● **Exercise objective**
The listing below must be repeated word for word, with its images excluded.

● **Source material**
>>>>

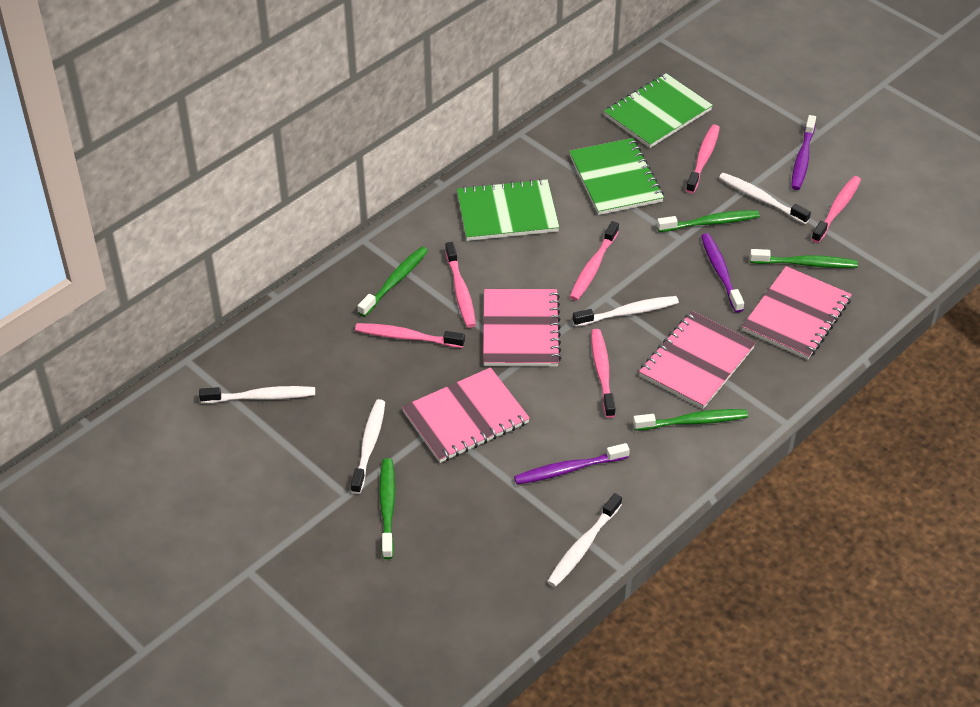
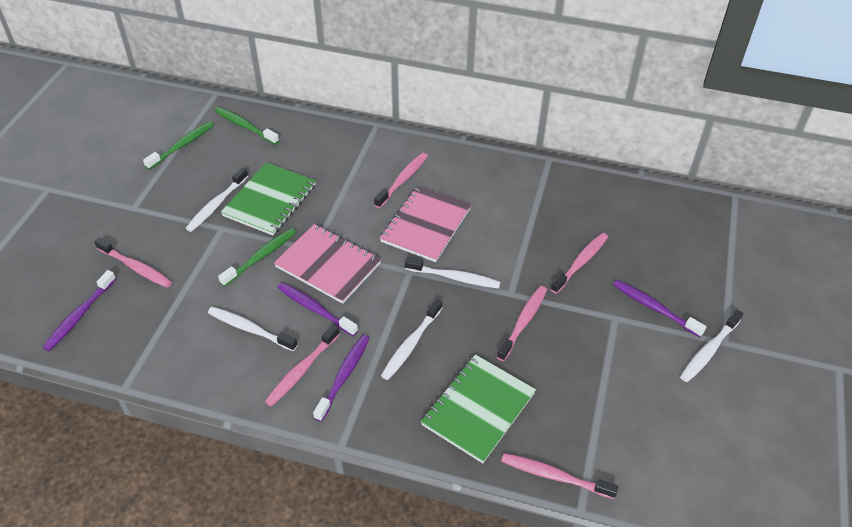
green notebook: 3 -> 2
green toothbrush: 5 -> 3
pink notebook: 4 -> 2
purple toothbrush: 3 -> 4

<<<<

● **Solution**
green notebook: 3 -> 2
green toothbrush: 5 -> 3
pink notebook: 4 -> 2
purple toothbrush: 3 -> 4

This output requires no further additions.